Records from a collection:
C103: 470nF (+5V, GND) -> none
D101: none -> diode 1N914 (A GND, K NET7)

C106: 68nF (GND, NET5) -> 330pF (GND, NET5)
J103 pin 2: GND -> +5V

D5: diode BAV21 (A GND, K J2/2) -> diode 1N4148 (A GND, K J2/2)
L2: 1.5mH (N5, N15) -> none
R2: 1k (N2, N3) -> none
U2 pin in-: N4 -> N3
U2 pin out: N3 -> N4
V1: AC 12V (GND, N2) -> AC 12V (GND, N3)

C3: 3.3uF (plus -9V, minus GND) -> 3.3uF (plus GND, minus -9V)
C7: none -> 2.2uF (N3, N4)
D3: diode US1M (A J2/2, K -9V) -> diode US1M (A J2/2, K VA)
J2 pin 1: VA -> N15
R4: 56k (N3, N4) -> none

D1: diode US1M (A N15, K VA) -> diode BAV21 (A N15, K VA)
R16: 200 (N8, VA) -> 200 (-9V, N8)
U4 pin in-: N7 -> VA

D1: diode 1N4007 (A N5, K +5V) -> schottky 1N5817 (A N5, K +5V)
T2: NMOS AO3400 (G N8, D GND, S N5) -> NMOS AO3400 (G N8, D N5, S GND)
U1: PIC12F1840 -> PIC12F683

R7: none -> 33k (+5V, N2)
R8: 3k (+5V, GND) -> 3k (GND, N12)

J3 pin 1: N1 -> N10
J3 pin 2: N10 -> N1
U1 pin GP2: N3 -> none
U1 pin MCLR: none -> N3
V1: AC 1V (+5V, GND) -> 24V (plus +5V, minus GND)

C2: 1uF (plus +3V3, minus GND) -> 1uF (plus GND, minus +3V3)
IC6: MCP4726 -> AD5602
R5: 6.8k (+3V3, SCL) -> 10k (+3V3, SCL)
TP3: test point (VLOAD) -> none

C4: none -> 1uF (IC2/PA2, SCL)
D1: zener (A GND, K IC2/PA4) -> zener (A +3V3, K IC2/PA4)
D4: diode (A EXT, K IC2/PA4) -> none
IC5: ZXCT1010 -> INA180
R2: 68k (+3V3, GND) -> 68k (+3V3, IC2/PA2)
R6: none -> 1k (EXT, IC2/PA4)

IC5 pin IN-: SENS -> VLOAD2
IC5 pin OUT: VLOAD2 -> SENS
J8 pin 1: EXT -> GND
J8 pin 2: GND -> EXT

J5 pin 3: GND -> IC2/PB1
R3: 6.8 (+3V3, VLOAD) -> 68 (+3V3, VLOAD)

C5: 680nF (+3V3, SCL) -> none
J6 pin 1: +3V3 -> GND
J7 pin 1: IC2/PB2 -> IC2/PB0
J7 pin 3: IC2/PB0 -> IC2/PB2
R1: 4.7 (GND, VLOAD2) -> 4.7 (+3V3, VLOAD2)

What to work on: Reproduce exactly, and only, the lines from the start of the entries through the one that contains "C7: none -> 2.2uF (N3, N4)".

Result of this exercise:
C103: 470nF (+5V, GND) -> none
D101: none -> diode 1N914 (A GND, K NET7)

C106: 68nF (GND, NET5) -> 330pF (GND, NET5)
J103 pin 2: GND -> +5V

D5: diode BAV21 (A GND, K J2/2) -> diode 1N4148 (A GND, K J2/2)
L2: 1.5mH (N5, N15) -> none
R2: 1k (N2, N3) -> none
U2 pin in-: N4 -> N3
U2 pin out: N3 -> N4
V1: AC 12V (GND, N2) -> AC 12V (GND, N3)

C3: 3.3uF (plus -9V, minus GND) -> 3.3uF (plus GND, minus -9V)
C7: none -> 2.2uF (N3, N4)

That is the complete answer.